## PROVIDED RECORDS

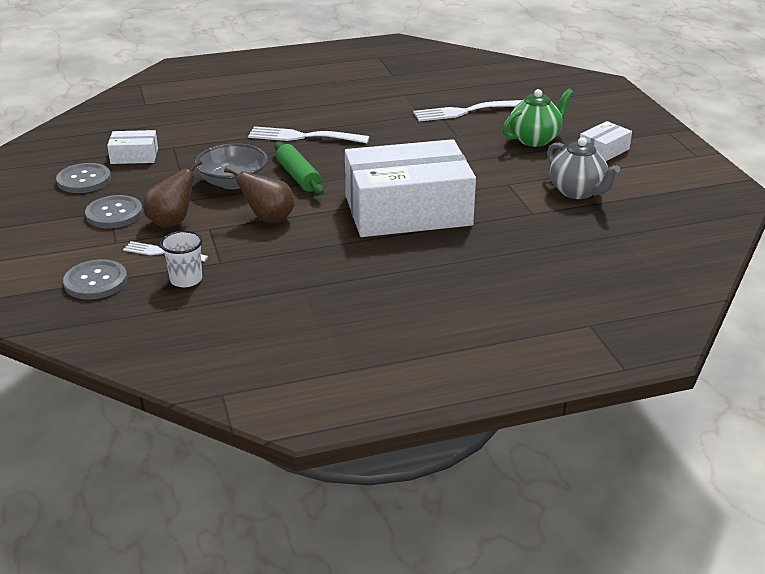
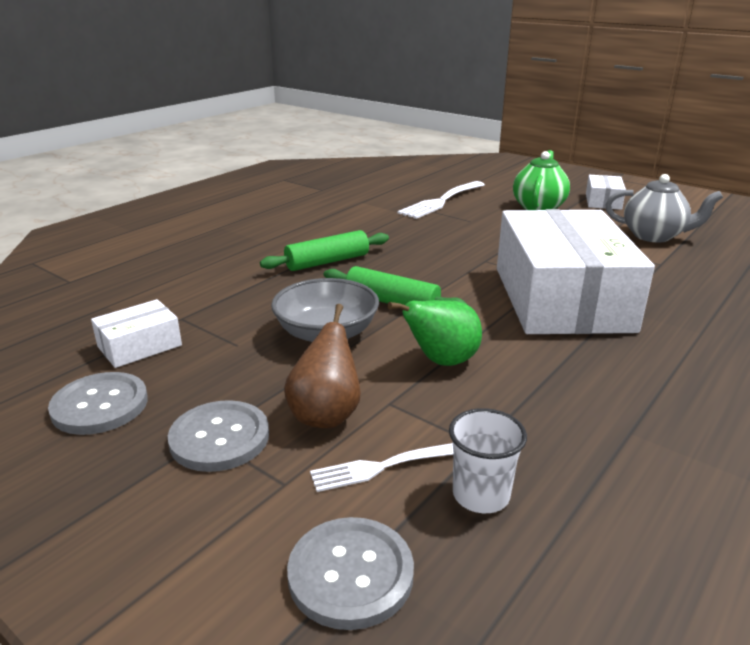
camera: 35 degrees left, 5 degrees down
(268, 219) = (441, 361): brown pear -> green pear
(303, 137) = (327, 262): white fork -> green rolling pin
(408, 210) = (561, 298): white box -> white box turned 45 degrees counterclockwise

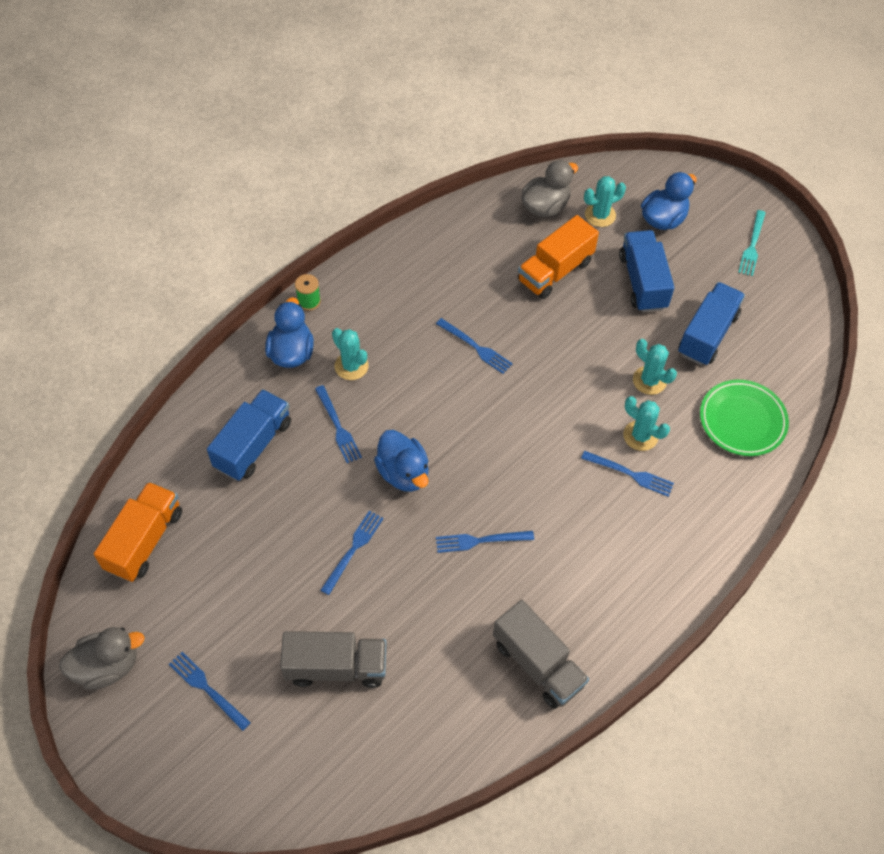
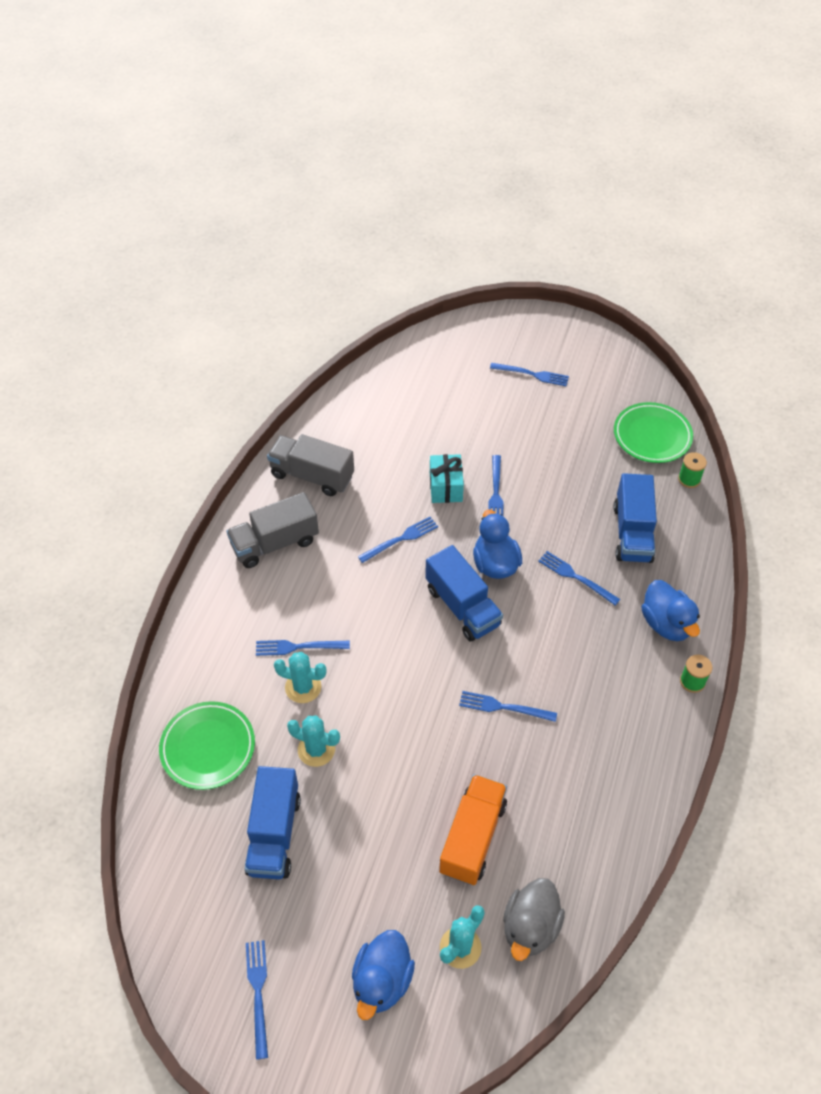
camera: 155 degrees right, 5 degrees down
(107, 666) = (607, 361): grey duck -> none
(145, 540) = (652, 436): orange truck -> green plate
(152, 474) = (689, 479): none -> green spool
(336, 667) = (455, 418): grey truck -> grey truck (275, 543)
(351, 366) = (604, 635): turquoise cactus -> none
(401, 580) = (445, 487): none -> turquoise gift
(403, 473) = (495, 564): blue duck -> blue duck turned 45 degrees clockwise
(642, 282) = (370, 871): blue truck -> blue truck (462, 607)
(752, 245) = (258, 993): turquoise fork -> blue fork

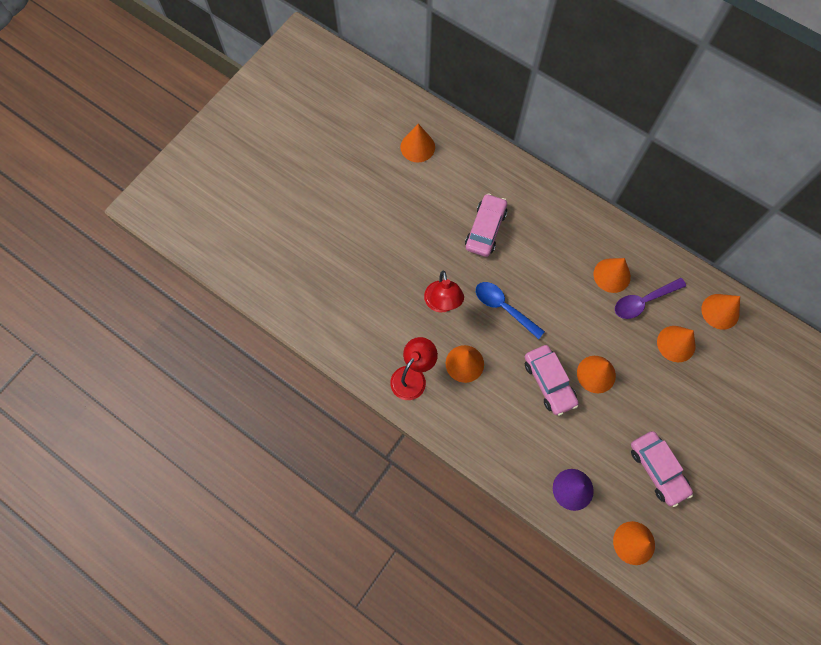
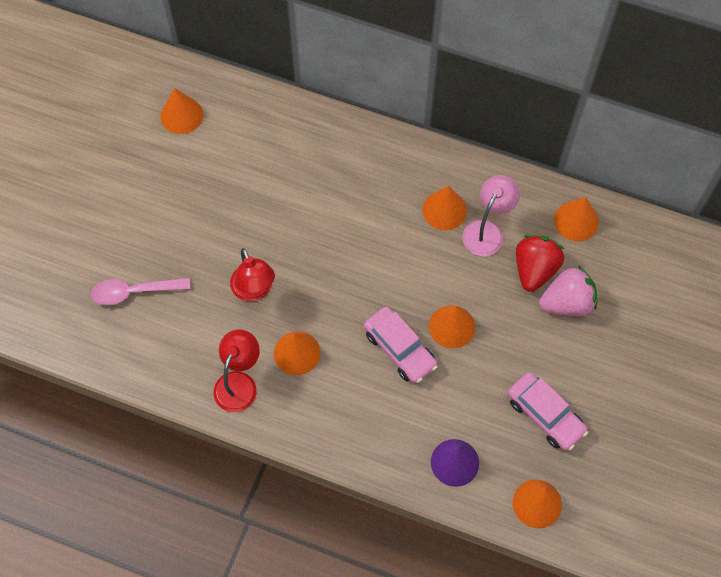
camera: 15 degrees left, 5 degrees down
(347, 281) = (134, 292): none -> pink spoon
(485, 229) = (285, 192): pink car -> none
(504, 308) = (328, 277): blue spoon -> none
(643, 301) = (487, 231): purple spoon -> pink lamp
(676, 343) = (534, 269): orange cone -> red strawberry
(697, 378) = (567, 302): none -> pink strawberry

## WHAT NEEDS TO BE DONE
Look above for the line containing "(485, 229) = (285, 192): pink car -> none". Return it and each line after it exactly, through the last line, and nothing more.

## TASK OUTPUT
(485, 229) = (285, 192): pink car -> none
(504, 308) = (328, 277): blue spoon -> none
(643, 301) = (487, 231): purple spoon -> pink lamp
(676, 343) = (534, 269): orange cone -> red strawberry
(697, 378) = (567, 302): none -> pink strawberry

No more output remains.